:: AIM OF THE TASK ::
Beginning with the line that contains "(291, 332) = (258, 164): yellow", return every line down to the last one in the material below, exactly and with no others.

■ ■ ■ ■ ■

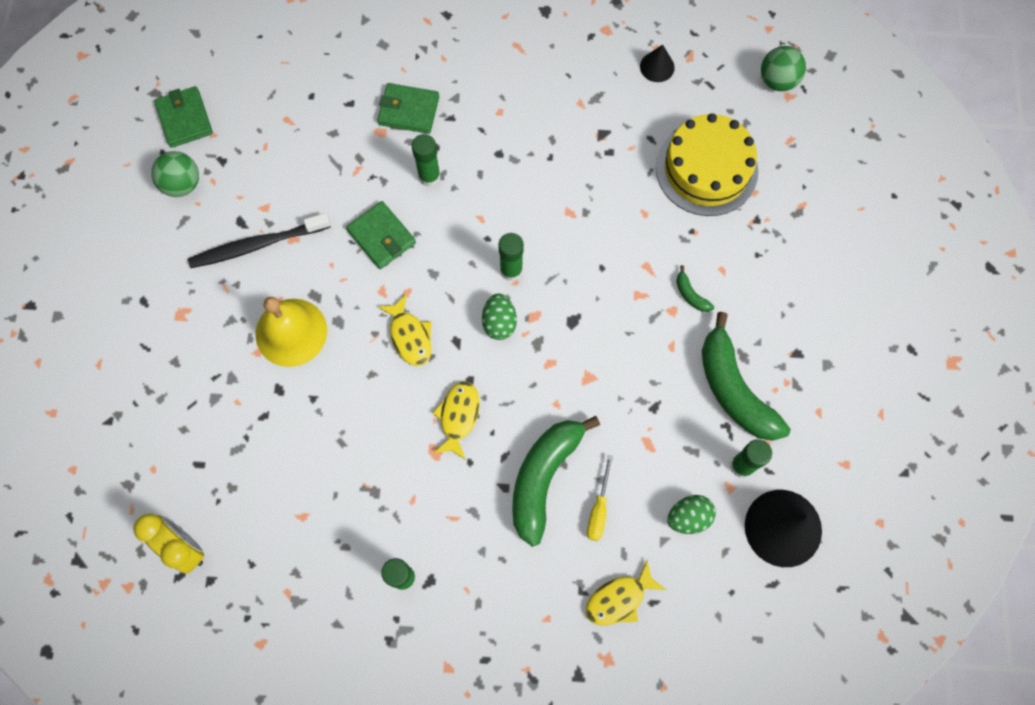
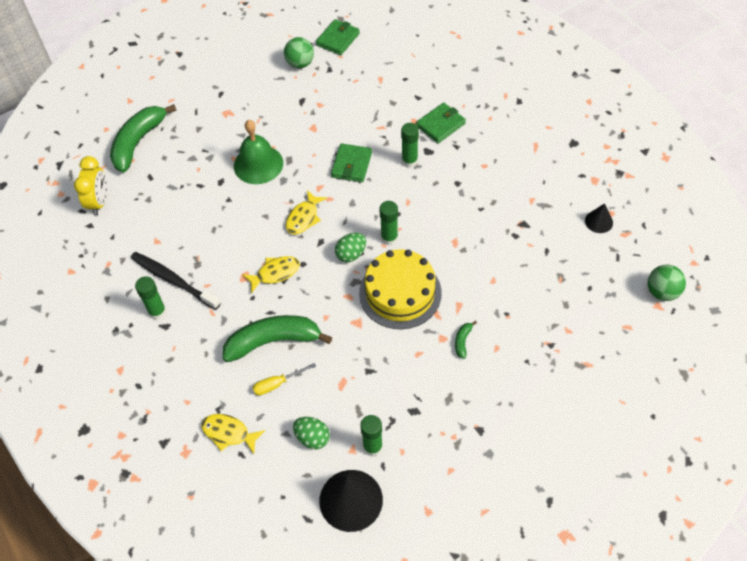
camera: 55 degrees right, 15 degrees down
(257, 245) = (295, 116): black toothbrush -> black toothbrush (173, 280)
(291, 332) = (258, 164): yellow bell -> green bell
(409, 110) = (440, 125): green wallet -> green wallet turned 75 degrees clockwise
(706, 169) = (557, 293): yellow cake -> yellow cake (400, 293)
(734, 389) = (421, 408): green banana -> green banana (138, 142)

■ ■ ■ ■ ■

:: ANSWER SPACE ::
(291, 332) = (258, 164): yellow bell -> green bell
(409, 110) = (440, 125): green wallet -> green wallet turned 75 degrees clockwise
(706, 169) = (557, 293): yellow cake -> yellow cake (400, 293)
(734, 389) = (421, 408): green banana -> green banana (138, 142)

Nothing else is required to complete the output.